_Problem to work on_
Report every line of the records beneath this task that holds the string "none".
•••••
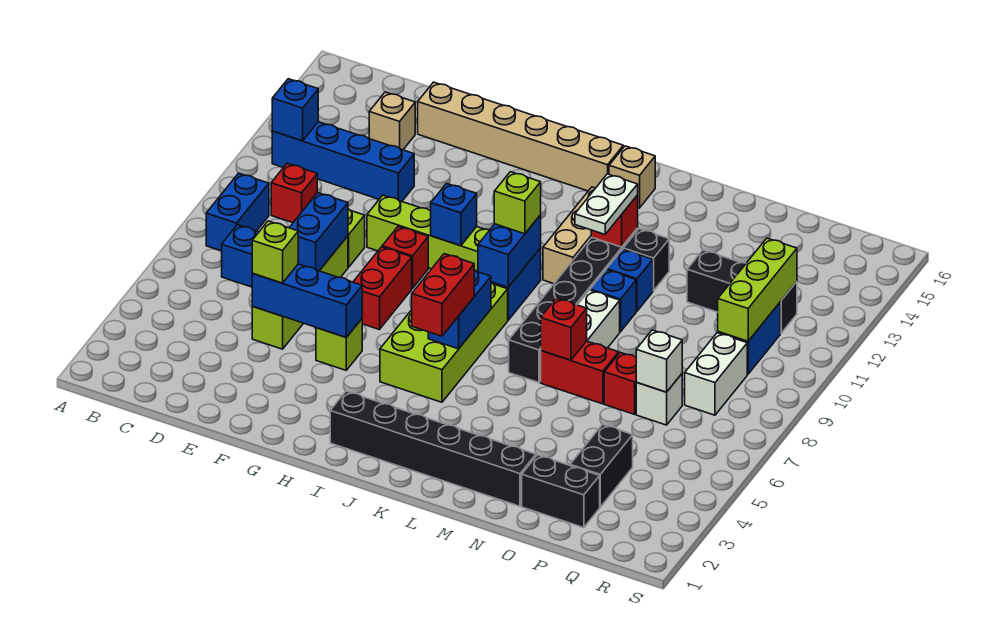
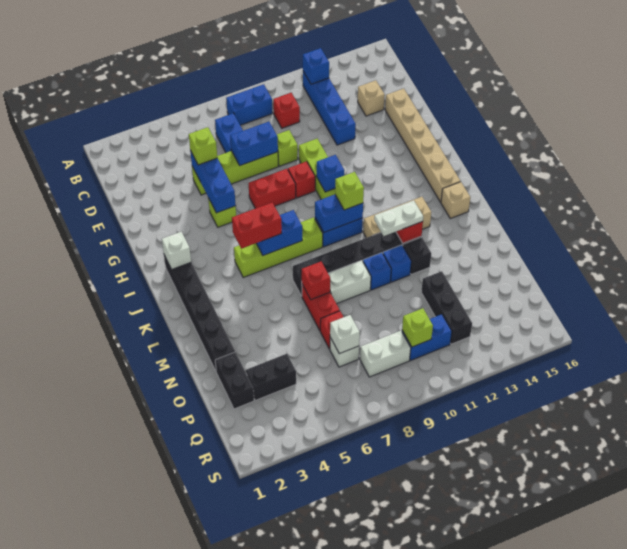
none -> white 1x1 brick [162,232,191,269]
lime 2x4 brick [380,283,508,402] -> lime 1x4 brick [234,217,323,278]
lime 1x3 brick [718,238,797,341] -> lime 1x1 brick [402,308,433,347]

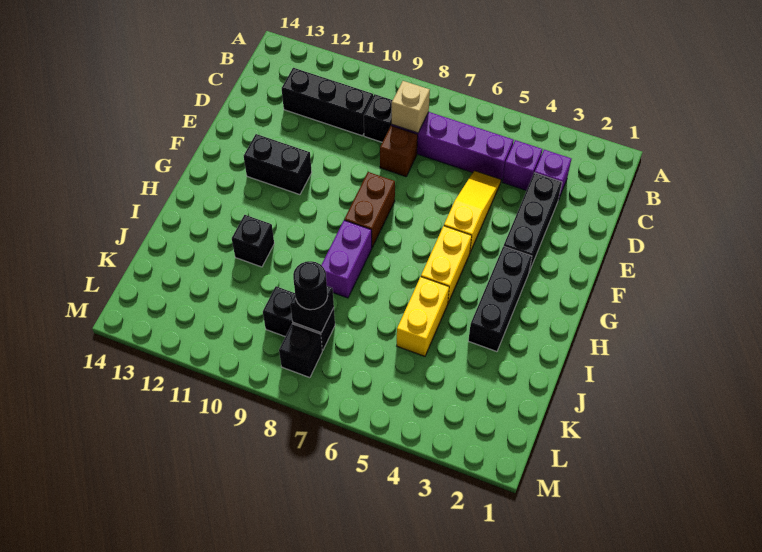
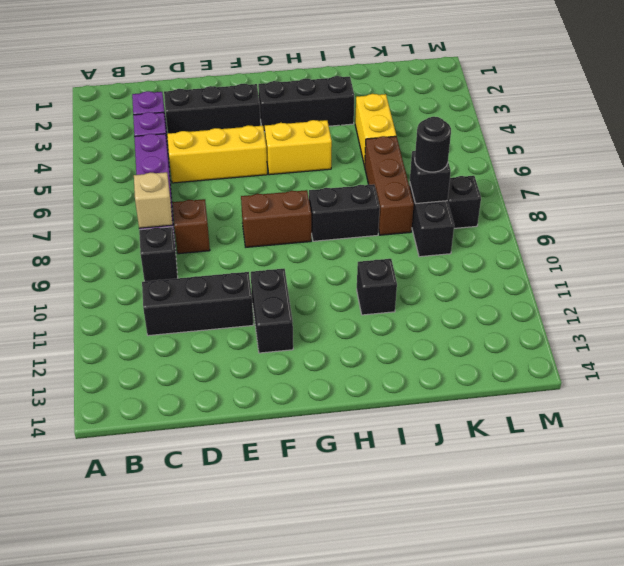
black 1x3 brick [282,68,373,136] -> black 1x3 brick turned to [142,272,253,336]
yellow 1x3 slope [444,171,501,252] -> yellow 1x3 brick [167,125,267,183]
purple 1x2 brick [322,220,372,298] -> black 1x2 brick [309,184,380,241]
yellow 1x2 brick [397,277,449,356] -> yellow 1x2 brick turned to [355,94,396,166]
none -> brown 1x3 brick [365,136,414,235]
•••••
_Answer area_
none -> white 1x1 brick [162,232,191,269]
none -> brown 1x3 brick [365,136,414,235]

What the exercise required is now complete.